* _Exercise_
In the data below, work out how many lines include the string "blue". Only the number should be given.

* _Material for this exercise_
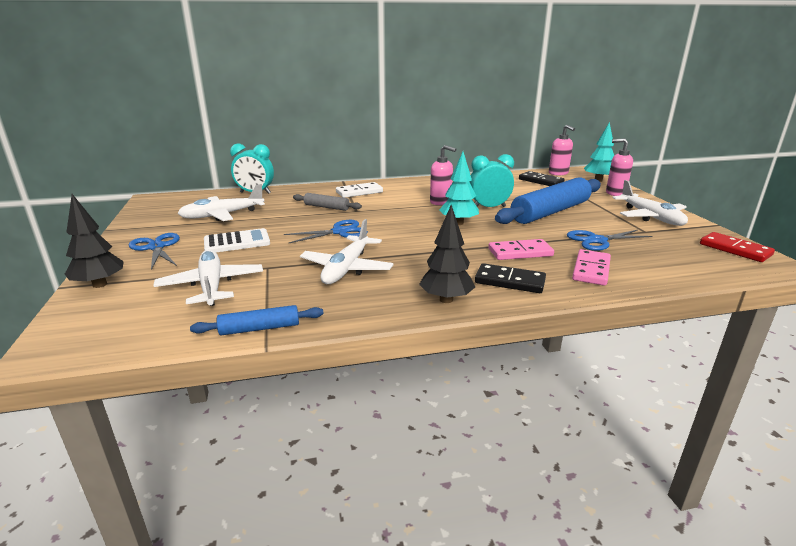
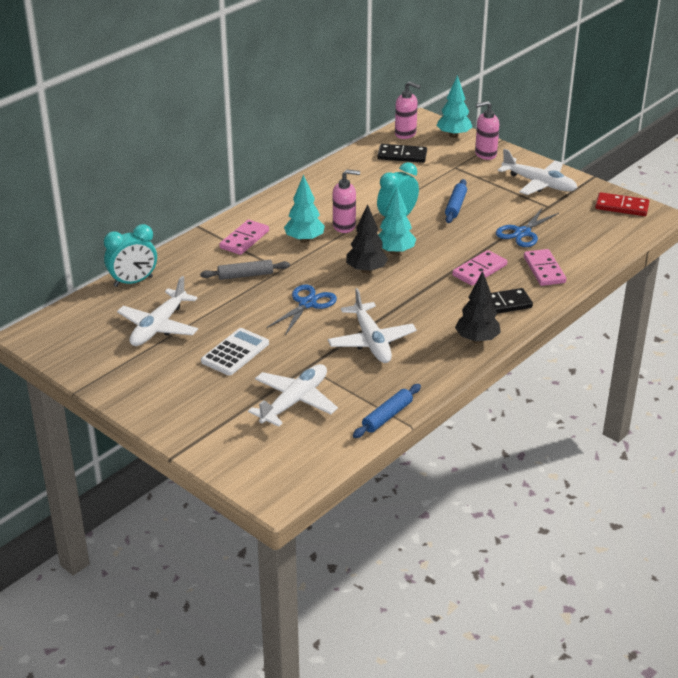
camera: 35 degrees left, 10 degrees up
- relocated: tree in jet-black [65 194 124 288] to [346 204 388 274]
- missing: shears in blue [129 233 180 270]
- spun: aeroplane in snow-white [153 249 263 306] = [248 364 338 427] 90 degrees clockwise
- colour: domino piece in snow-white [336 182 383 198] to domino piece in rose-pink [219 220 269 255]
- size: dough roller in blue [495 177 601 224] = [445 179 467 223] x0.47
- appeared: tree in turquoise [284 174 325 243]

* _Result_
2